- Short exercise
Tally how many lines in the items below contain the string "time", treating uppercase and lowercase as different. Give only the number.

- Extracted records

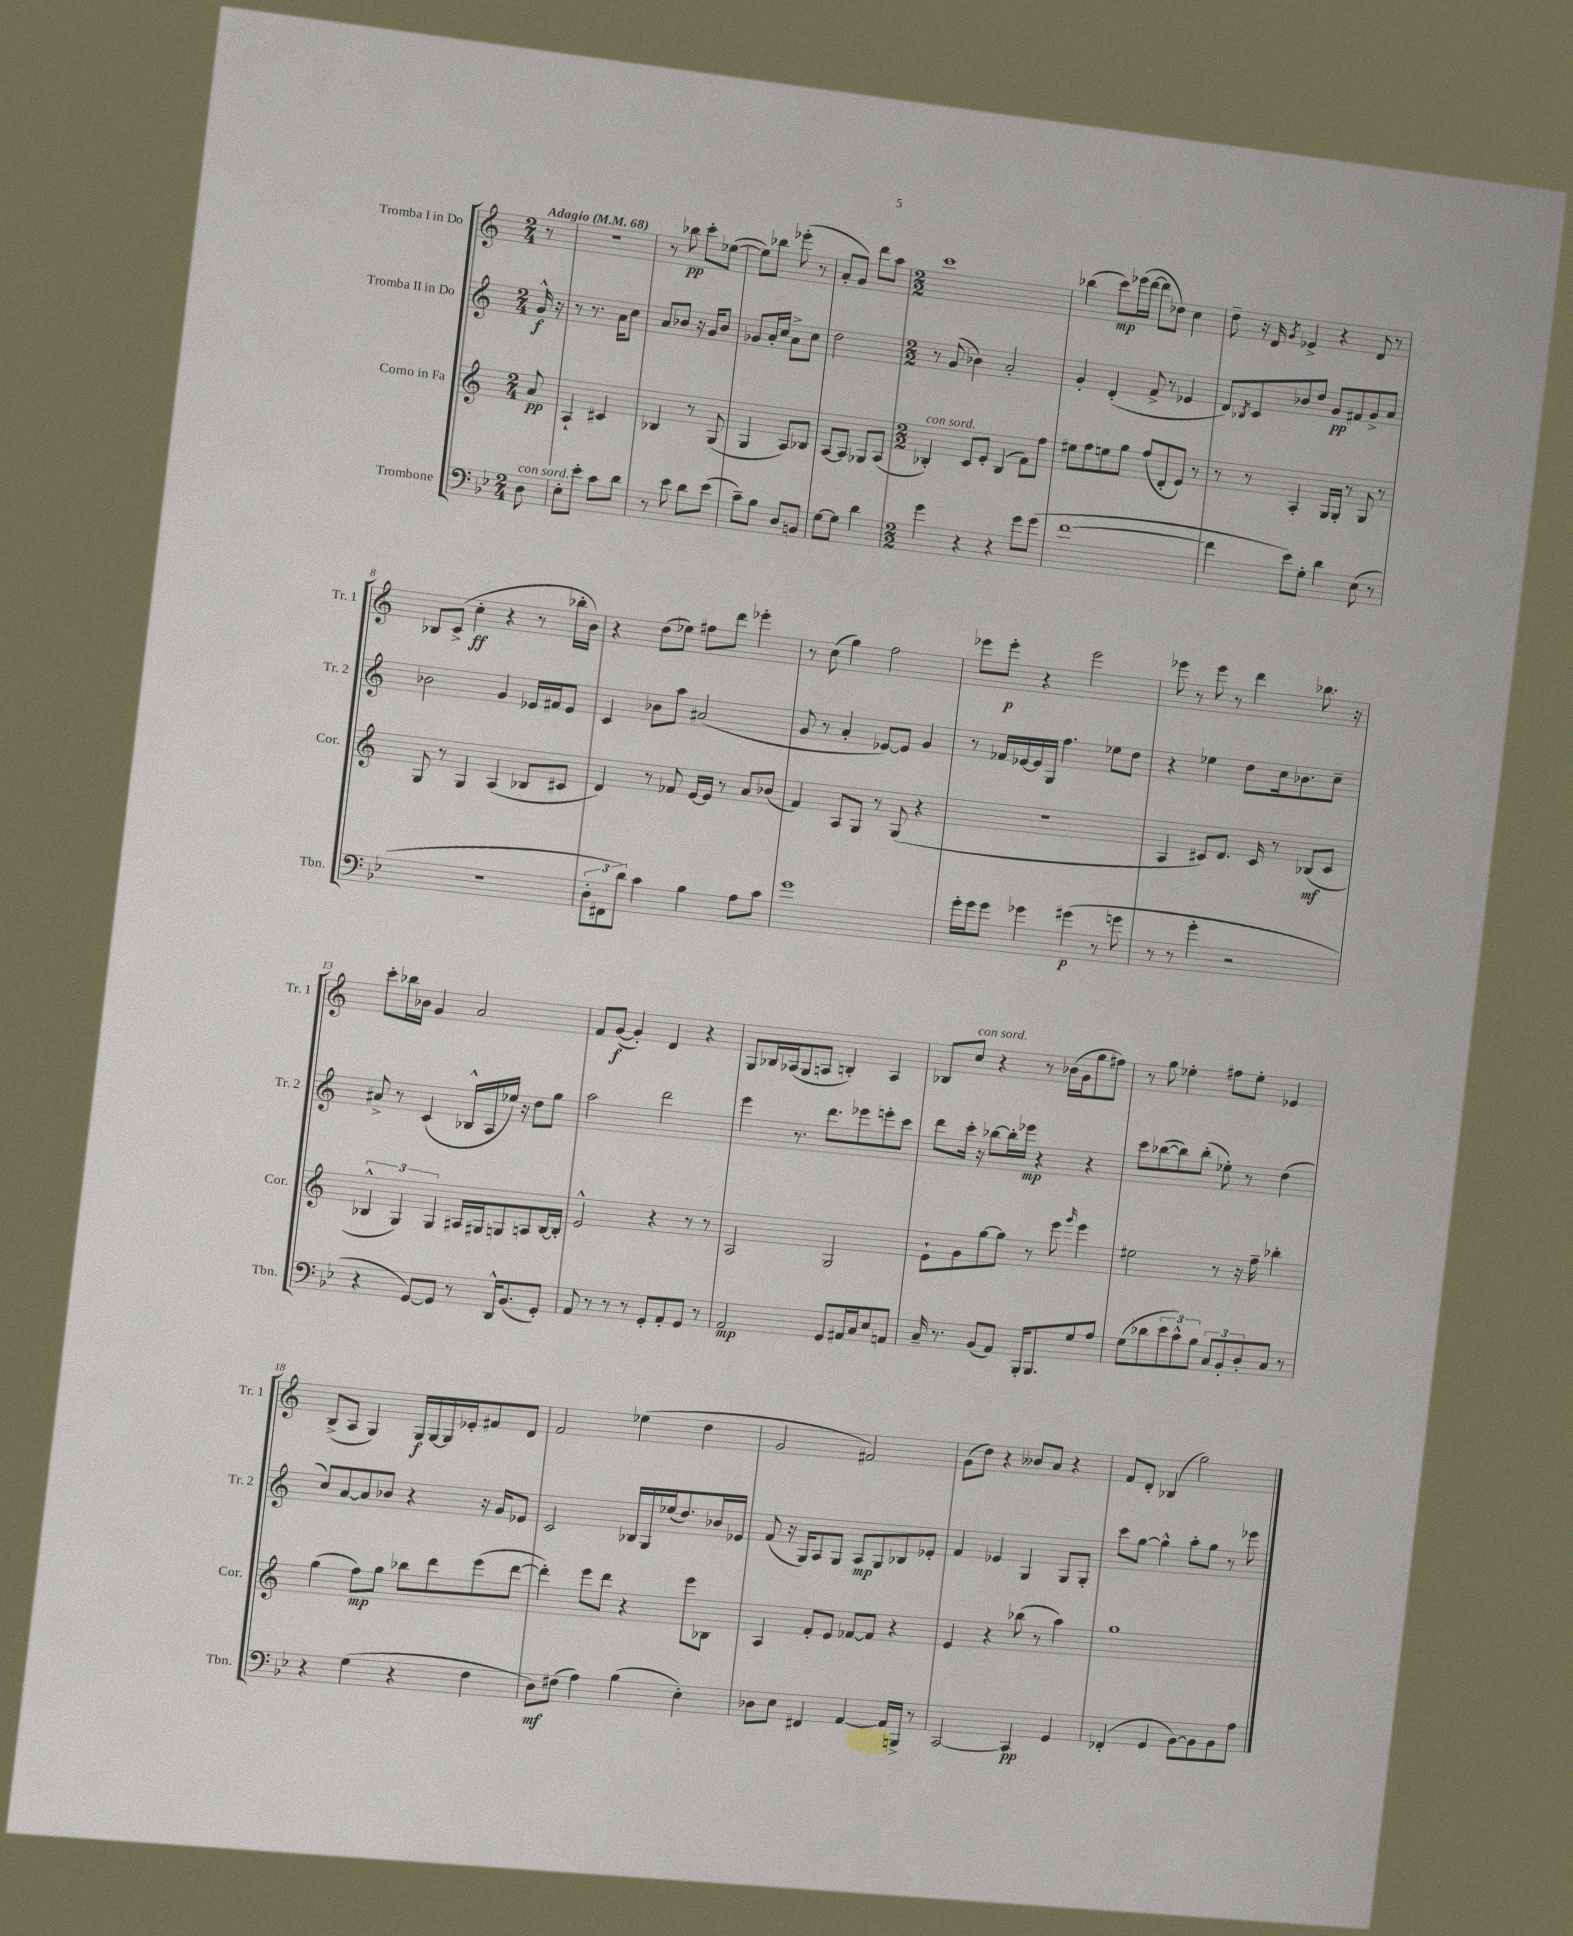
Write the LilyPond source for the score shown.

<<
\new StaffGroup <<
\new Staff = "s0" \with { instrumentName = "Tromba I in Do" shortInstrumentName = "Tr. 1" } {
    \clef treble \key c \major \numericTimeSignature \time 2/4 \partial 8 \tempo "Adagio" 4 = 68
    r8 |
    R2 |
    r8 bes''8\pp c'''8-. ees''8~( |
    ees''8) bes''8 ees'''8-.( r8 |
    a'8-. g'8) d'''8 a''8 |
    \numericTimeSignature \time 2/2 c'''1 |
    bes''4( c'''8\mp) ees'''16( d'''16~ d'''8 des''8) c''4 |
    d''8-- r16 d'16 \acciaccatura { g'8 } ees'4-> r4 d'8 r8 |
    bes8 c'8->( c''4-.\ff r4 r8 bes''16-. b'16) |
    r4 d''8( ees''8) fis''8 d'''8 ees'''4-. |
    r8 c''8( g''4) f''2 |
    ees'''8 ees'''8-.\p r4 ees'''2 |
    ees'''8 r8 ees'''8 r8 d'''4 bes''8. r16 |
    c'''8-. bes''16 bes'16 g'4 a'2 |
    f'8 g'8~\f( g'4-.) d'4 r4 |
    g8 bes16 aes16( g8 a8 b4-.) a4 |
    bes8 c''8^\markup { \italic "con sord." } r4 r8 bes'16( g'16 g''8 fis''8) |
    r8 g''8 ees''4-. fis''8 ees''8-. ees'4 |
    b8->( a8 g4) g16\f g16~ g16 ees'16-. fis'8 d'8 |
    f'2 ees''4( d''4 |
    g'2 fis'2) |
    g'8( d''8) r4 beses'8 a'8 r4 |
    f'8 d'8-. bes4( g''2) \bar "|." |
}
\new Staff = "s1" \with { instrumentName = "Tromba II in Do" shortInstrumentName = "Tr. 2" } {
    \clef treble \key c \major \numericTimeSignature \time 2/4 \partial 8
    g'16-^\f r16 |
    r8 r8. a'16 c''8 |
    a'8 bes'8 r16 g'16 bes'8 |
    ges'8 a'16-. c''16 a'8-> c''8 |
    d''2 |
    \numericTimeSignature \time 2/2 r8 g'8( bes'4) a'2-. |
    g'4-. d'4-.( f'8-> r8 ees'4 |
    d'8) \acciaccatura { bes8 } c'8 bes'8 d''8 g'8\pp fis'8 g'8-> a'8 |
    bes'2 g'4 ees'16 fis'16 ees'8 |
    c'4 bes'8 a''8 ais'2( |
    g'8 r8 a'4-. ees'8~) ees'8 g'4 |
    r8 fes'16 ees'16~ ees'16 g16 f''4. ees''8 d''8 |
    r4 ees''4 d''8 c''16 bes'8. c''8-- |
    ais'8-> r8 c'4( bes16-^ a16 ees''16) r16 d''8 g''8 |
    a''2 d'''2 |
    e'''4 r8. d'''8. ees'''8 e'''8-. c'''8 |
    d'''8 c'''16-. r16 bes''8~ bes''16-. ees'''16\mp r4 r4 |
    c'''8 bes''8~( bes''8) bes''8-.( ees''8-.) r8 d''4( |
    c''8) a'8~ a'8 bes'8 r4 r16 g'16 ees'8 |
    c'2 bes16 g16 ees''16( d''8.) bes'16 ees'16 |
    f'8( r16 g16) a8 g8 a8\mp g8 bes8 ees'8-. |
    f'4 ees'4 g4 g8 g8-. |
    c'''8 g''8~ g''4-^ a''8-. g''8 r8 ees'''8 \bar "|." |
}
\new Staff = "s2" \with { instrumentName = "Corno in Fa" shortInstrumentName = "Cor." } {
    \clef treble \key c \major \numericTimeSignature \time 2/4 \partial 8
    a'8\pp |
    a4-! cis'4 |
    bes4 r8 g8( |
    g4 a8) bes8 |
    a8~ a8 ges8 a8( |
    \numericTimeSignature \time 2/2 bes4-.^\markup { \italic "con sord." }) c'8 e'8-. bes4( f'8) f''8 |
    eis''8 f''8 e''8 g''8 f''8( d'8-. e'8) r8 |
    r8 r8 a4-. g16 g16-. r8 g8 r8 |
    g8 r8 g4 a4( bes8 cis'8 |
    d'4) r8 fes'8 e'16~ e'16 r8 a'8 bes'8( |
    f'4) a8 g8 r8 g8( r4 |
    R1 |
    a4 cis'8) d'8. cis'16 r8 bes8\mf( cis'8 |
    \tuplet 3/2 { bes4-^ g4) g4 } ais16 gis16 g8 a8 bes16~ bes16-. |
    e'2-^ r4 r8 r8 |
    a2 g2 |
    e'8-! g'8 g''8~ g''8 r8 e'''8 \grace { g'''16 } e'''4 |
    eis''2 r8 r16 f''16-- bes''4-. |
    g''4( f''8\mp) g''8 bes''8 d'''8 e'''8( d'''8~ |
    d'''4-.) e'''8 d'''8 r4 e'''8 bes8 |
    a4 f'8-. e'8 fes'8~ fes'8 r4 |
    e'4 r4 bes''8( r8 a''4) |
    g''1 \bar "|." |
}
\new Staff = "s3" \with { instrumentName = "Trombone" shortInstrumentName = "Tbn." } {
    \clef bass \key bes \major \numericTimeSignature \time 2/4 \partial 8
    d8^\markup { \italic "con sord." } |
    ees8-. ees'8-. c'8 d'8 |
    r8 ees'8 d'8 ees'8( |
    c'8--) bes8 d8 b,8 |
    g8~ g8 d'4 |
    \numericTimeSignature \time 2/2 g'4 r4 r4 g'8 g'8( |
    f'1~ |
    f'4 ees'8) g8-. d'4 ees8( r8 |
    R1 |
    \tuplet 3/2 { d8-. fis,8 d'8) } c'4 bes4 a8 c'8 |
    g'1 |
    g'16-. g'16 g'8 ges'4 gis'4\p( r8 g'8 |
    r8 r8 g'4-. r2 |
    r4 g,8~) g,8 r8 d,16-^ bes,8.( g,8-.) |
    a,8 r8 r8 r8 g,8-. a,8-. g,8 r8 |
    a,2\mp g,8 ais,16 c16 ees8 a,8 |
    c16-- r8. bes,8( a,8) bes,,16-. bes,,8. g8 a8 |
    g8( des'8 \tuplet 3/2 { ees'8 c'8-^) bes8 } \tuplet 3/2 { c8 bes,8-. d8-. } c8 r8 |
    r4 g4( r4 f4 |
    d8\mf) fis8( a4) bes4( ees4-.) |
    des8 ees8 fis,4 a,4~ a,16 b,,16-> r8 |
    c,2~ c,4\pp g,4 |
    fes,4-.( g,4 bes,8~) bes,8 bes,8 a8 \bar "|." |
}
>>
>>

- The response
8